§ **Exercise directions**
Reproduce the entries from their first line up to and including the line with "yellow triangle: (65, 15)". Leave out everything after it.

§ **Data supplied**
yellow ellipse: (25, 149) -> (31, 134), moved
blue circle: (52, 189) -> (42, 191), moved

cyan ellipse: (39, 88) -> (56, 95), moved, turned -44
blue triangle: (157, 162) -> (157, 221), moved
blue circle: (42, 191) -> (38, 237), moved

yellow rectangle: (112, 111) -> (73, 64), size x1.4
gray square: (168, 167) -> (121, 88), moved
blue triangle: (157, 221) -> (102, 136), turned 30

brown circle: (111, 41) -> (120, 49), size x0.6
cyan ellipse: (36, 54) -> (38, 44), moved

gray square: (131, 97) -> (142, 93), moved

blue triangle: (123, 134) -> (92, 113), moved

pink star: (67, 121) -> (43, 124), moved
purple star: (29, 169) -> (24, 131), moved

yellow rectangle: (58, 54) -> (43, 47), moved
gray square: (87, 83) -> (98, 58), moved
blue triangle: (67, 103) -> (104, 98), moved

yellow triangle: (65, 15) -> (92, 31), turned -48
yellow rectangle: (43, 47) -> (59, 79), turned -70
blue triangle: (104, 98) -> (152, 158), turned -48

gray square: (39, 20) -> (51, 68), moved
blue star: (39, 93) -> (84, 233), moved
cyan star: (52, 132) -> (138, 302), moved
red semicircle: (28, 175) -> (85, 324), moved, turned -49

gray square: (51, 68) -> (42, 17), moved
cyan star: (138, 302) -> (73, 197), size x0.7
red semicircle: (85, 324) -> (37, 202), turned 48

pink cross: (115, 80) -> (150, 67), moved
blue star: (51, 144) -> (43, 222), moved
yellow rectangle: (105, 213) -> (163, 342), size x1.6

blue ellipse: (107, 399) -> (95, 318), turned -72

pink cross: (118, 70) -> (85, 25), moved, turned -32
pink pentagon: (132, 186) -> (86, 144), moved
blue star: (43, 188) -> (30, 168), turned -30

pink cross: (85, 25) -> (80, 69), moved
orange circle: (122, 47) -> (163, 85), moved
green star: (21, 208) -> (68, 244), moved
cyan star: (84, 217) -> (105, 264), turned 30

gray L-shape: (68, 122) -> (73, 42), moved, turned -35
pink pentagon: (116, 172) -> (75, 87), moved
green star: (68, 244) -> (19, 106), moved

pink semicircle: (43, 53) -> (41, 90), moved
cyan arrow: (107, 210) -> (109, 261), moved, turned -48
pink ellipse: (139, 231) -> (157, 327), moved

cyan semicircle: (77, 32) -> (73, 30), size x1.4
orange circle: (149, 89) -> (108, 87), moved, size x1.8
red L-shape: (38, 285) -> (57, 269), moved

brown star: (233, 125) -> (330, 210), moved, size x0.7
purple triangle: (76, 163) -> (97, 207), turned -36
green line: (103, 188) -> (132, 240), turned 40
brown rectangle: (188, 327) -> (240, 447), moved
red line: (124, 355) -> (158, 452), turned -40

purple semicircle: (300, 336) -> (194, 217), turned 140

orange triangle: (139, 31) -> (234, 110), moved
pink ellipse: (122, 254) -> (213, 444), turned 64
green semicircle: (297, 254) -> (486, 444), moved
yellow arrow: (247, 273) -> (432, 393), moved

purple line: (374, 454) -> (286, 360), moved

§ **Solution to this task**
yellow ellipse: (25, 149) -> (31, 134), moved
blue circle: (52, 189) -> (42, 191), moved

cyan ellipse: (39, 88) -> (56, 95), moved, turned -44
blue triangle: (157, 162) -> (157, 221), moved
blue circle: (42, 191) -> (38, 237), moved

yellow rectangle: (112, 111) -> (73, 64), size x1.4
gray square: (168, 167) -> (121, 88), moved
blue triangle: (157, 221) -> (102, 136), turned 30

brown circle: (111, 41) -> (120, 49), size x0.6
cyan ellipse: (36, 54) -> (38, 44), moved

gray square: (131, 97) -> (142, 93), moved

blue triangle: (123, 134) -> (92, 113), moved

pink star: (67, 121) -> (43, 124), moved
purple star: (29, 169) -> (24, 131), moved

yellow rectangle: (58, 54) -> (43, 47), moved
gray square: (87, 83) -> (98, 58), moved
blue triangle: (67, 103) -> (104, 98), moved

yellow triangle: (65, 15) -> (92, 31), turned -48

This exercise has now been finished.